Copy each line from the entries that the word "none" appears in.

********************

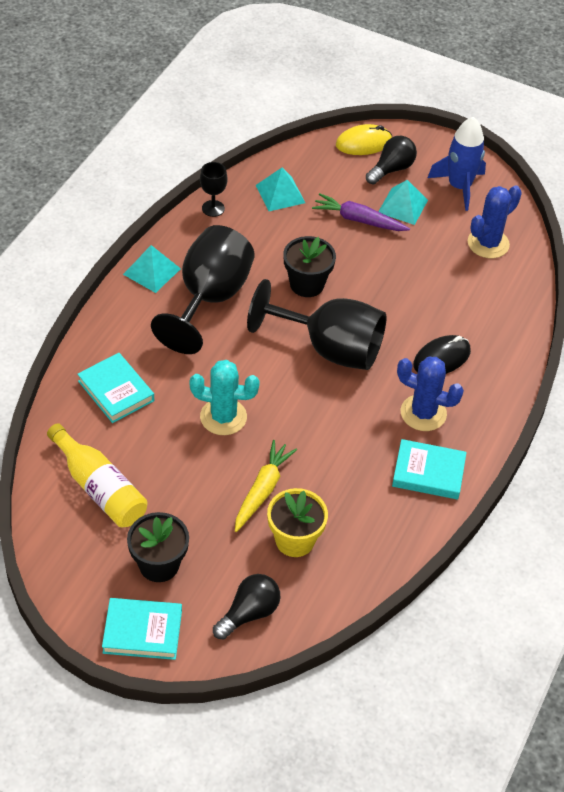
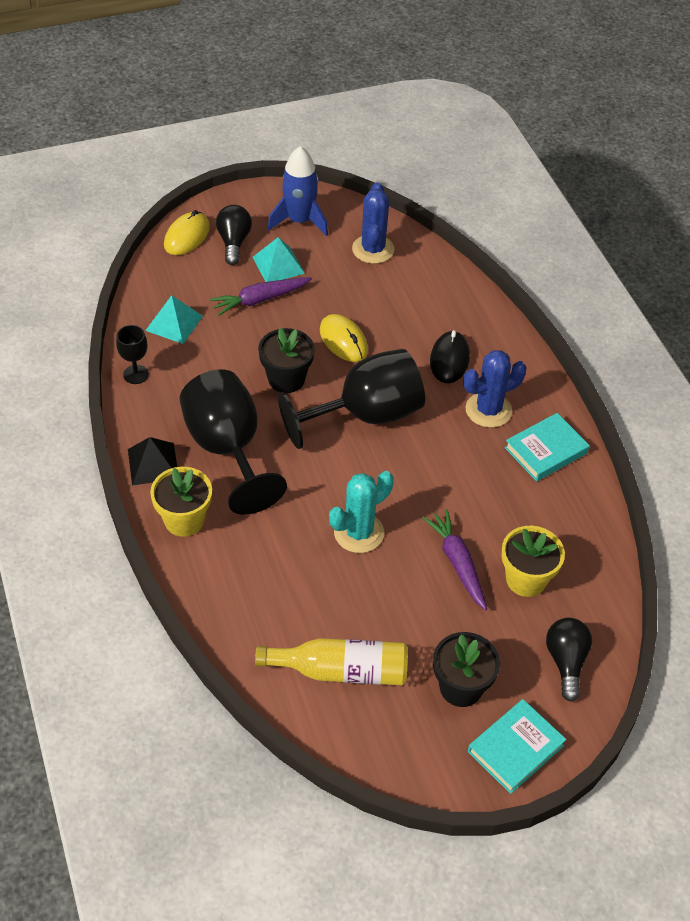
camera: 45 degrees left, 0 degrees up
(116, 391) = (252, 583): turquoise book -> none
(126, 320) = (184, 520): none -> yellow flower pot
(152, 271) = (153, 464): turquoise pyramid -> black pyramid
(262, 490) = (457, 563): yellow carrot -> purple carrot
(381, 289) = (343, 340): none -> yellow mouse

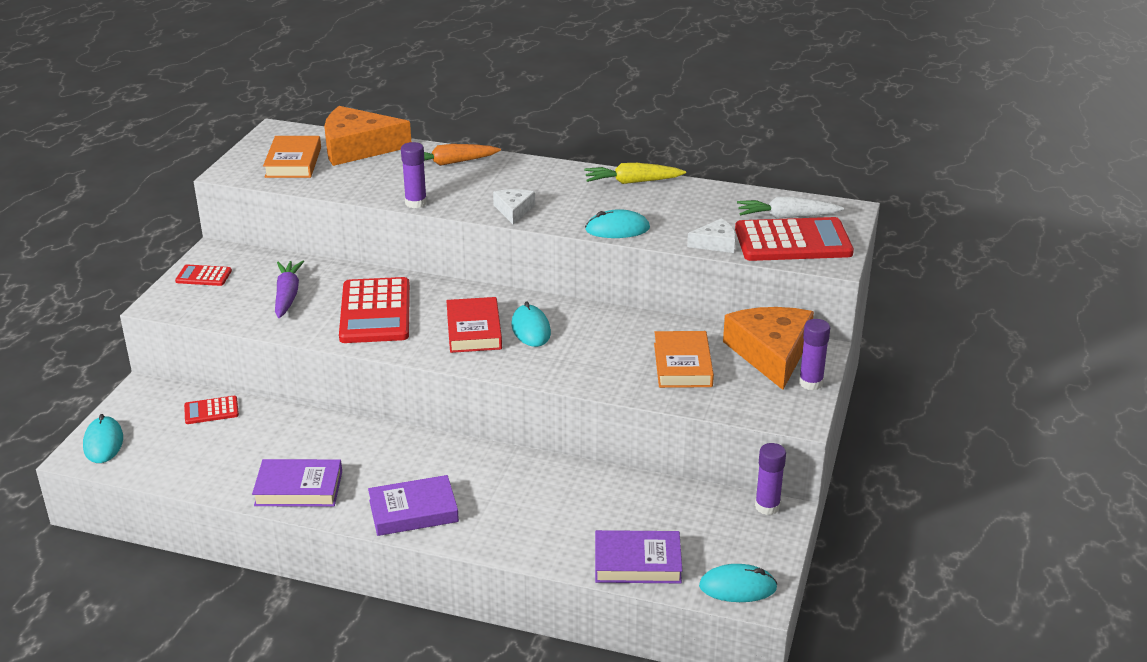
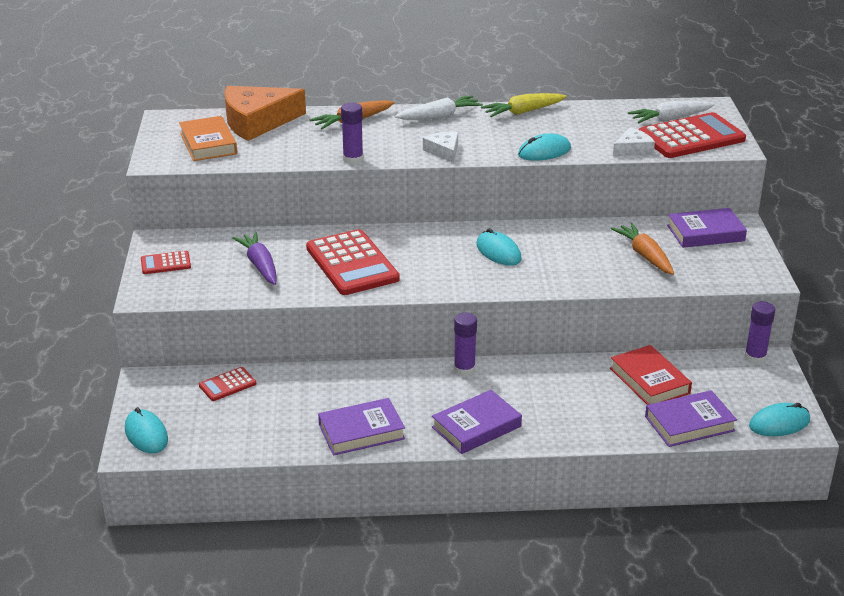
camera: 20 degrees left, 0 degrees up
(474, 330) = (451, 262): red book -> red book (649, 381)
(541, 172) = (439, 116): none -> white carrot
(683, 365) = (645, 256): orange book -> orange carrot
(771, 353) = (705, 233): orange cheese -> purple book
(810, 383) = (753, 250): purple glue stick -> purple glue stick (464, 369)

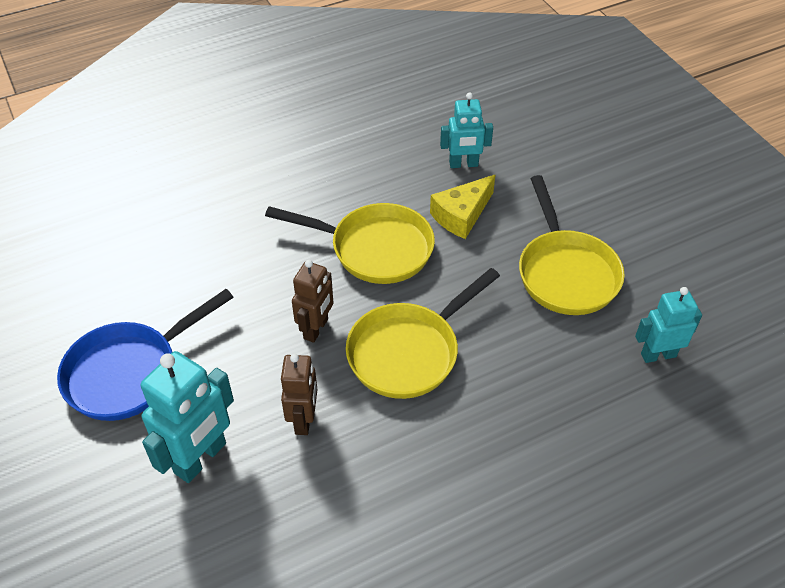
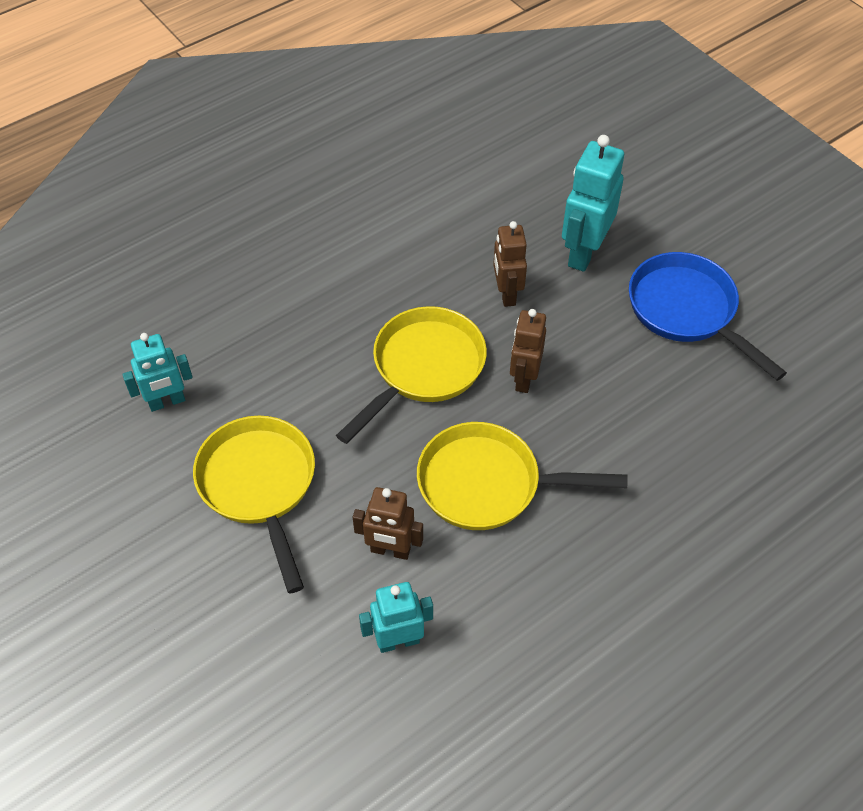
camera: 170 degrees right, 5 degrees up
(129, 372) = (686, 311): blue pan -> blue pan turned 75 degrees counterclockwise
(462, 215) = (390, 550): yellow cheese -> brown robot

********************

» Answer to the problem:
(116, 391) = (252, 583): turquoise book -> none
(126, 320) = (184, 520): none -> yellow flower pot
(381, 289) = (343, 340): none -> yellow mouse
(541, 172) = (439, 116): none -> white carrot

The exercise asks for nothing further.